#### EXERCISE DIRECTIONS
Print each line exactly, beginning with the one where "(410, 337) = (533, 328): turquoise" appears and ending at the last line below.

#### Object state change records
________________________
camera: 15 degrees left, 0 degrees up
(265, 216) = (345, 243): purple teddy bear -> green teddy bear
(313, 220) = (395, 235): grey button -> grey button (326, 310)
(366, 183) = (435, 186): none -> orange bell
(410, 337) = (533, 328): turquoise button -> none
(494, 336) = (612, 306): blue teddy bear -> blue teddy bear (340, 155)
________________________
#### RESULT FOR THIS EXERCISE
(410, 337) = (533, 328): turquoise button -> none
(494, 336) = (612, 306): blue teddy bear -> blue teddy bear (340, 155)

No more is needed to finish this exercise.